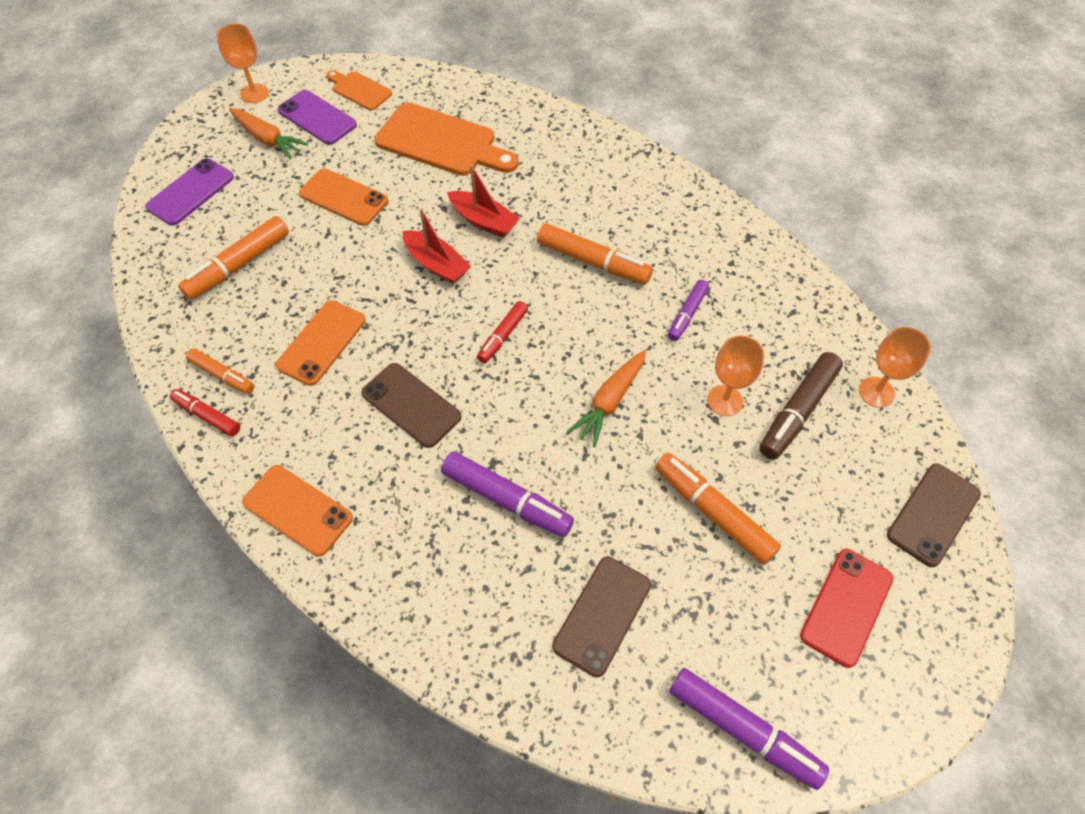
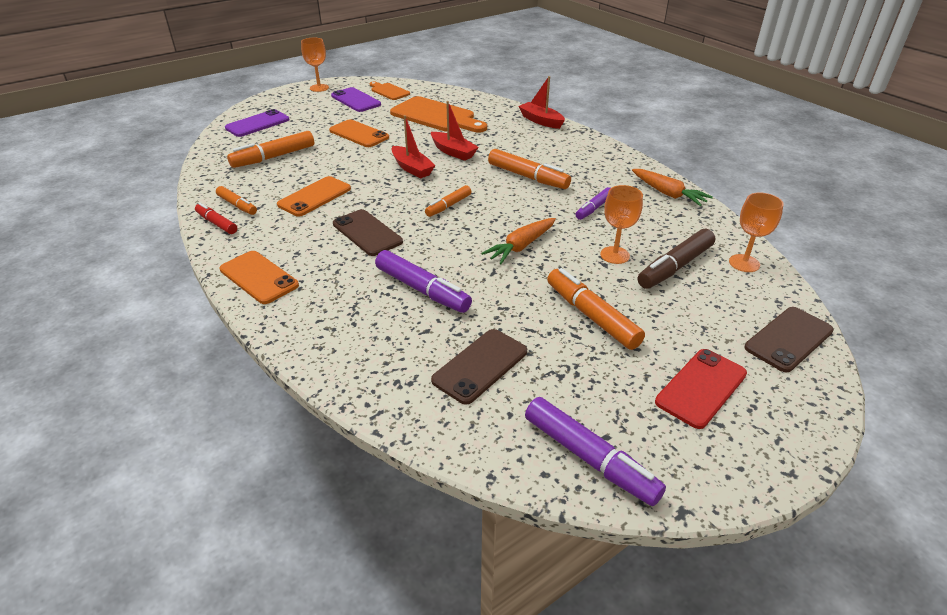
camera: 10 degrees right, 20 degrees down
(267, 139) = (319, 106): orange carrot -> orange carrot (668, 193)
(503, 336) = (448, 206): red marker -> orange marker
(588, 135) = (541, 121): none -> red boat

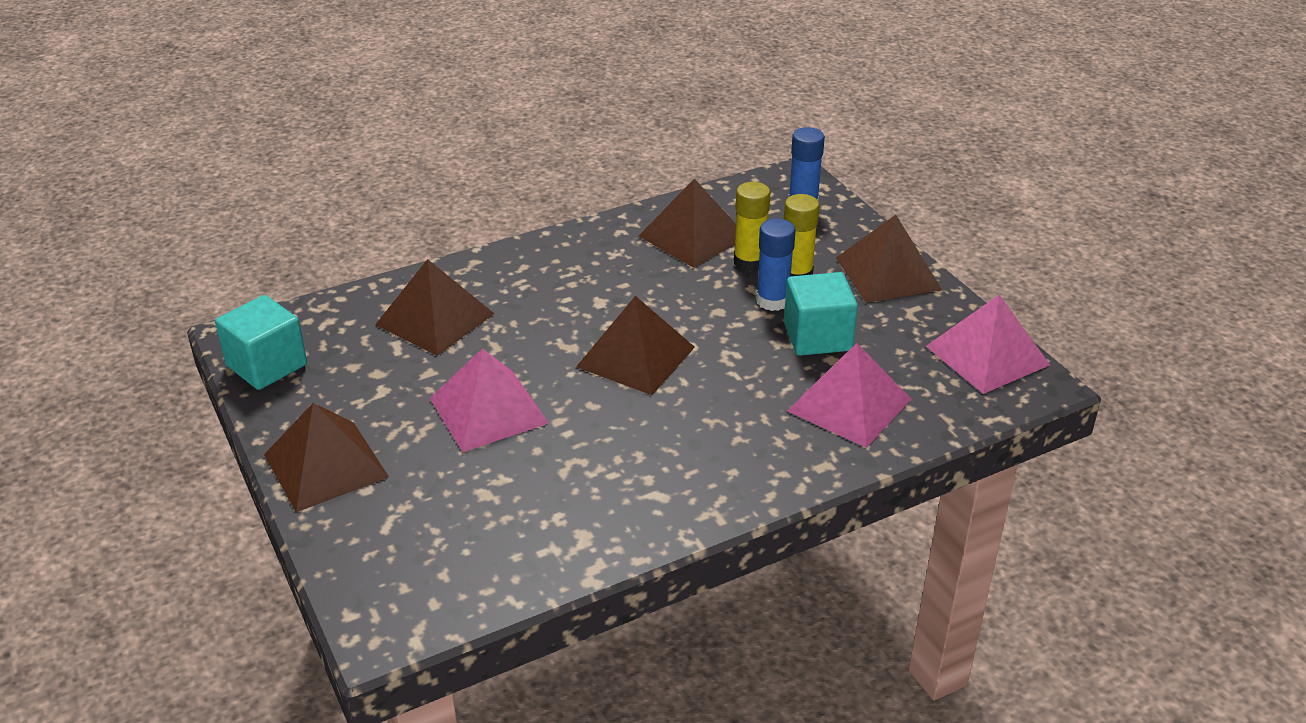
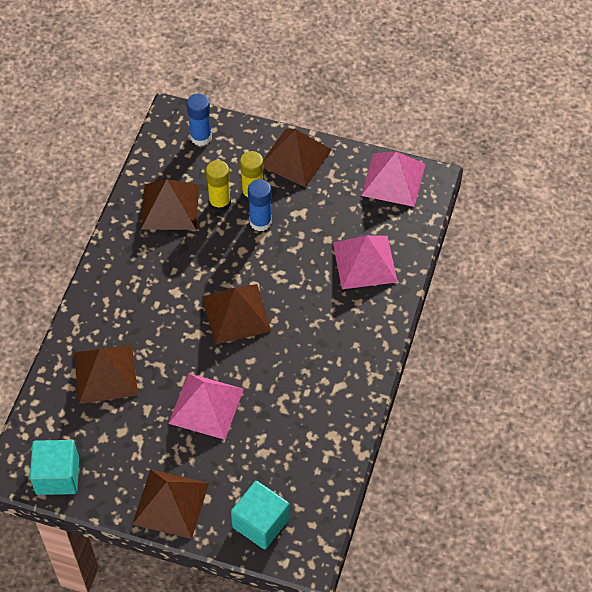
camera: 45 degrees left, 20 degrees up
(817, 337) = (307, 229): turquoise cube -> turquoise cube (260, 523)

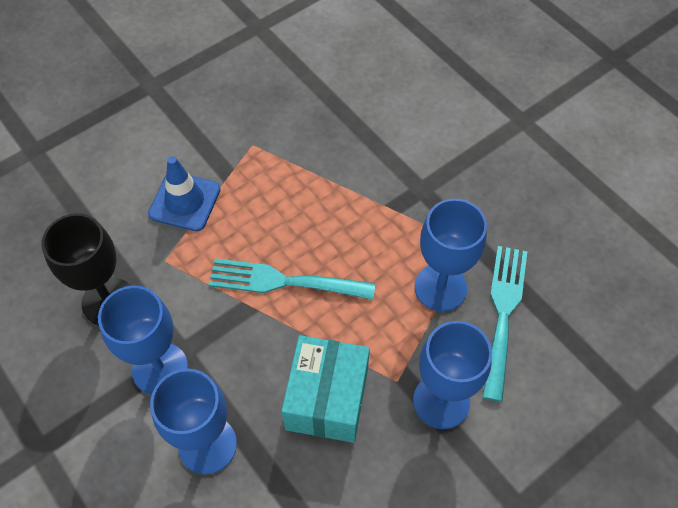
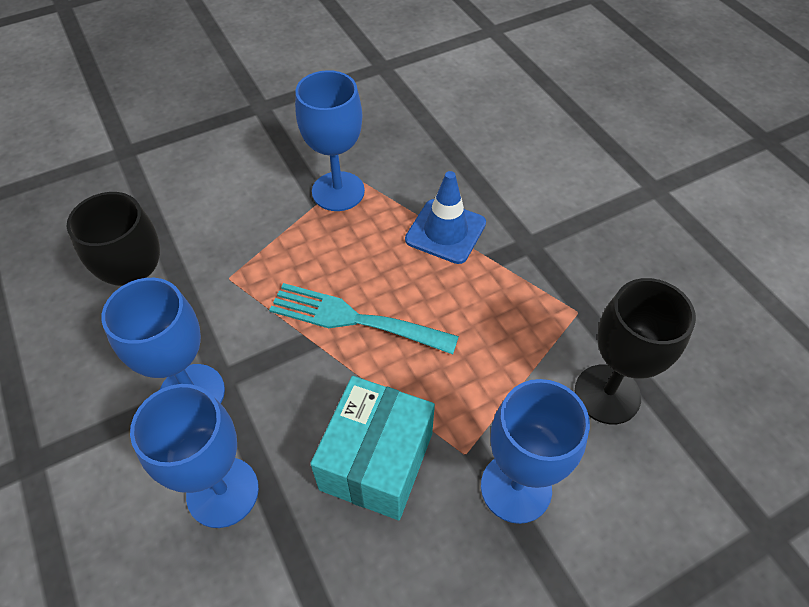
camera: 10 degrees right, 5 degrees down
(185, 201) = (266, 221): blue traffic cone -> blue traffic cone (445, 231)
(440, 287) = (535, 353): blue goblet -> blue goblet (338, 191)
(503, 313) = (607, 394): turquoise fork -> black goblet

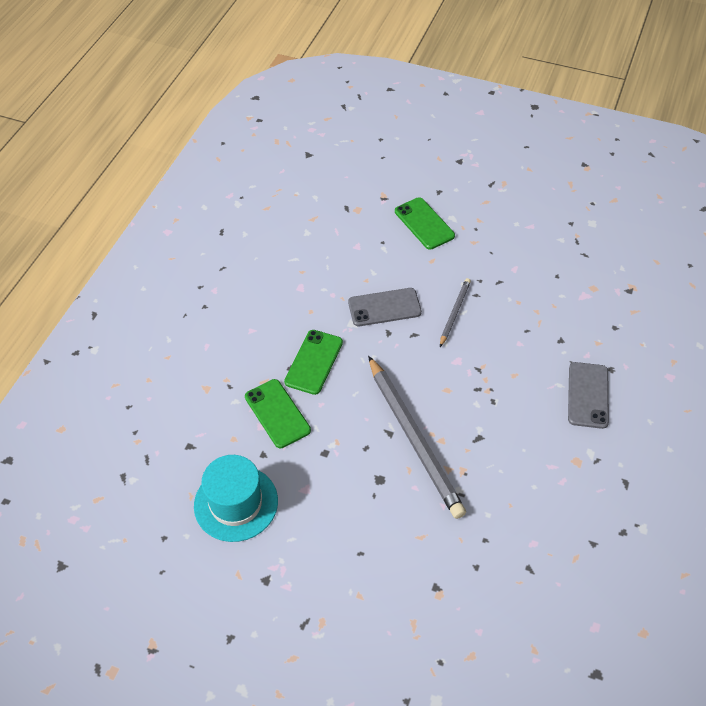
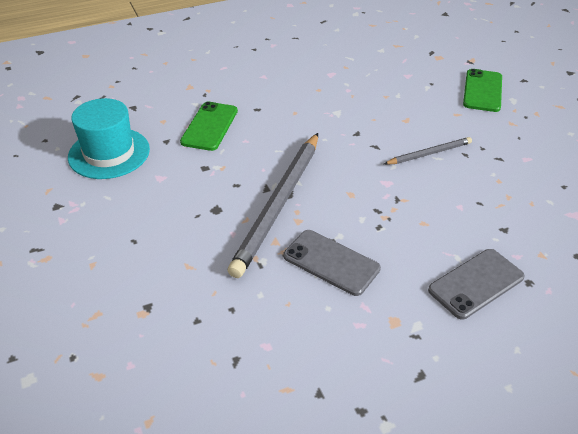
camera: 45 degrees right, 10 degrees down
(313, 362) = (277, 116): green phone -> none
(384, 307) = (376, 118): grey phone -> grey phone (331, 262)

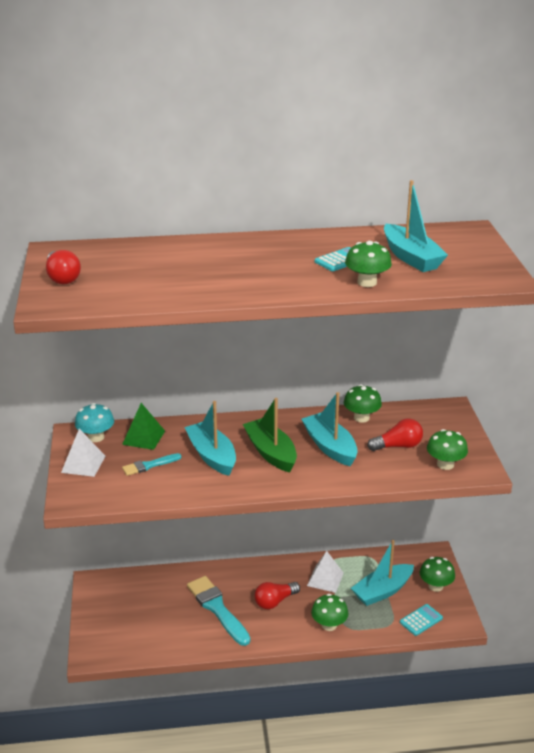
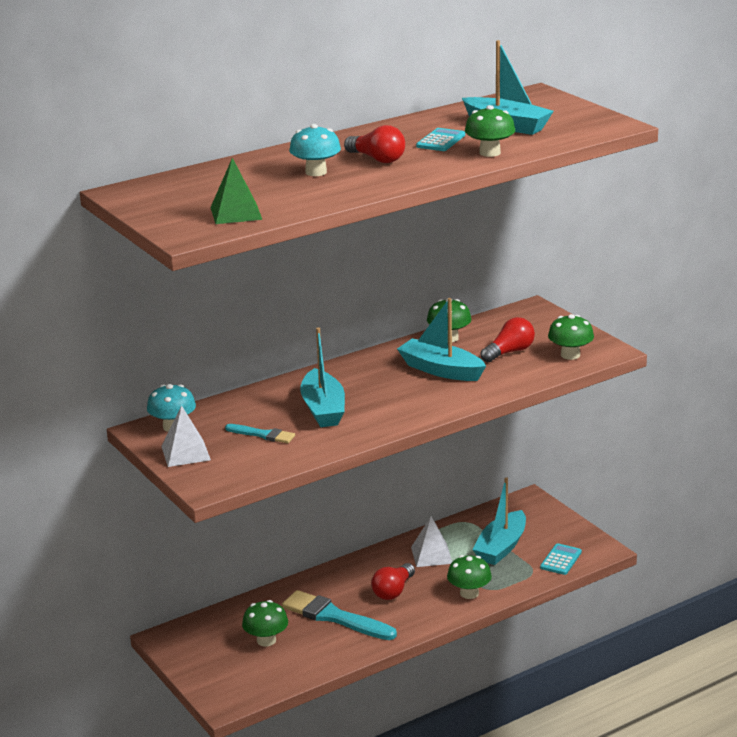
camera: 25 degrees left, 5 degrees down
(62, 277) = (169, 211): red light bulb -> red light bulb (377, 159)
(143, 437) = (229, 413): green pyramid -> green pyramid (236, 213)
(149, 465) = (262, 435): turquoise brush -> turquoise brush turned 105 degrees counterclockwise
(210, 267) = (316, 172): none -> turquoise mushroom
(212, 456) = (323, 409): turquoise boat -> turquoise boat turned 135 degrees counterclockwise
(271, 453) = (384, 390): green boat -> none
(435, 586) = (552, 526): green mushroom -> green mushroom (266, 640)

= = = = =

Exercise details:
Find the lines that mention "camera" in the entries and show them.

The completed task:
camera: 10 degrees right, 20 degrees down
camera: 45 degrees left, 20 degrees up
camera: 10 degrees right, 5 degrees down
camera: 45 degrees right, 10 degrees down
camera: 25 degrees left, 5 degrees down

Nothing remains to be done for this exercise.